# What you have to do
Exclude all pictures, then restate the entries below word for word.
★ ★ ★ ★ ★
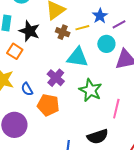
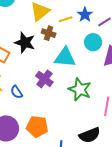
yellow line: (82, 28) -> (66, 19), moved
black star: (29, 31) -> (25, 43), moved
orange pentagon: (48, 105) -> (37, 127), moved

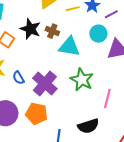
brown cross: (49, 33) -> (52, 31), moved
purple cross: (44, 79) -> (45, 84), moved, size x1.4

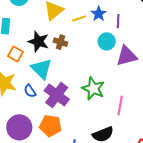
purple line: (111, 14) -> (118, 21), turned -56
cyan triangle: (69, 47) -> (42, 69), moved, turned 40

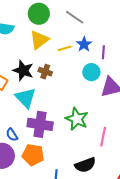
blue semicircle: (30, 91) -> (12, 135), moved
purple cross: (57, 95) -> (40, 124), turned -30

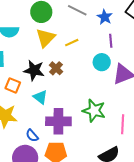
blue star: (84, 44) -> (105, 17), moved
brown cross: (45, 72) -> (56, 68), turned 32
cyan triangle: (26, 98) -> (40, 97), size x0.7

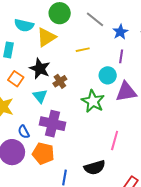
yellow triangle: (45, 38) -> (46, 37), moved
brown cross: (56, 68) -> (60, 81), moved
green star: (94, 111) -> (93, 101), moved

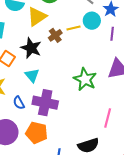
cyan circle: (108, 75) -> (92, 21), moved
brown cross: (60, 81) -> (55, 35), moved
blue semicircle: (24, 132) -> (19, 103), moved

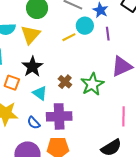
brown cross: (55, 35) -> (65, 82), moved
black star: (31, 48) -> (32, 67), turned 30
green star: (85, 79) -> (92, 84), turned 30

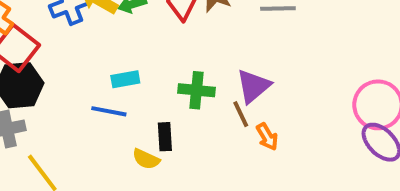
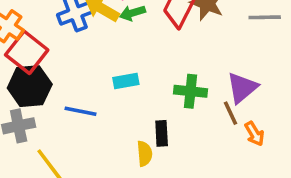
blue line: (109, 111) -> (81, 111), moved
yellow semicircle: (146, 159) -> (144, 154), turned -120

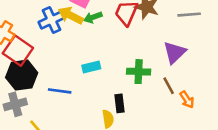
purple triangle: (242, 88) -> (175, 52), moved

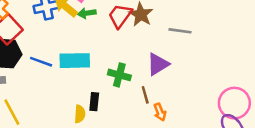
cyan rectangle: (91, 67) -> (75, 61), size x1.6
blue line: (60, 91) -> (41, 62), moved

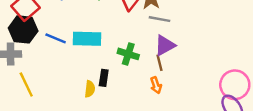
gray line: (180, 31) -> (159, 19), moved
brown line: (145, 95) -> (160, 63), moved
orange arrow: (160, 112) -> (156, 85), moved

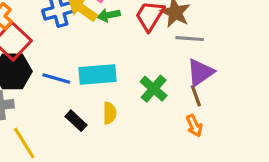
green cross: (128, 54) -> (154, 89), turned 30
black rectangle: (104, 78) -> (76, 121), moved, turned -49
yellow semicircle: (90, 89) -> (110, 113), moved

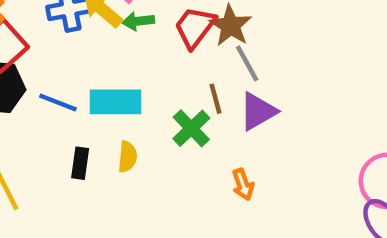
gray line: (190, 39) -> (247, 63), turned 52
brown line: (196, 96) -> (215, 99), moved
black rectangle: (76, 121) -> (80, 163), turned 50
★ ★ ★ ★ ★
# Result below
yellow line: (82, 28) -> (66, 19), moved
black star: (29, 31) -> (25, 43), moved
orange pentagon: (48, 105) -> (37, 127), moved

brown cross: (49, 33) -> (52, 31), moved
purple cross: (44, 79) -> (45, 84), moved, size x1.4

purple line: (111, 14) -> (118, 21), turned -56
cyan triangle: (69, 47) -> (42, 69), moved, turned 40

blue semicircle: (30, 91) -> (12, 135), moved
purple cross: (57, 95) -> (40, 124), turned -30

blue star: (84, 44) -> (105, 17), moved
brown cross: (45, 72) -> (56, 68), turned 32
cyan triangle: (26, 98) -> (40, 97), size x0.7

yellow triangle: (45, 38) -> (46, 37), moved
brown cross: (56, 68) -> (60, 81), moved
green star: (94, 111) -> (93, 101), moved

cyan circle: (108, 75) -> (92, 21), moved
brown cross: (60, 81) -> (55, 35), moved
blue semicircle: (24, 132) -> (19, 103), moved

brown cross: (55, 35) -> (65, 82), moved
black star: (31, 48) -> (32, 67), turned 30
green star: (85, 79) -> (92, 84), turned 30

blue line: (109, 111) -> (81, 111), moved
yellow semicircle: (146, 159) -> (144, 154), turned -120

purple triangle: (242, 88) -> (175, 52), moved

cyan rectangle: (91, 67) -> (75, 61), size x1.6
blue line: (60, 91) -> (41, 62), moved

gray line: (180, 31) -> (159, 19), moved
brown line: (145, 95) -> (160, 63), moved
orange arrow: (160, 112) -> (156, 85), moved

green cross: (128, 54) -> (154, 89), turned 30
black rectangle: (104, 78) -> (76, 121), moved, turned -49
yellow semicircle: (90, 89) -> (110, 113), moved

gray line: (190, 39) -> (247, 63), turned 52
brown line: (196, 96) -> (215, 99), moved
black rectangle: (76, 121) -> (80, 163), turned 50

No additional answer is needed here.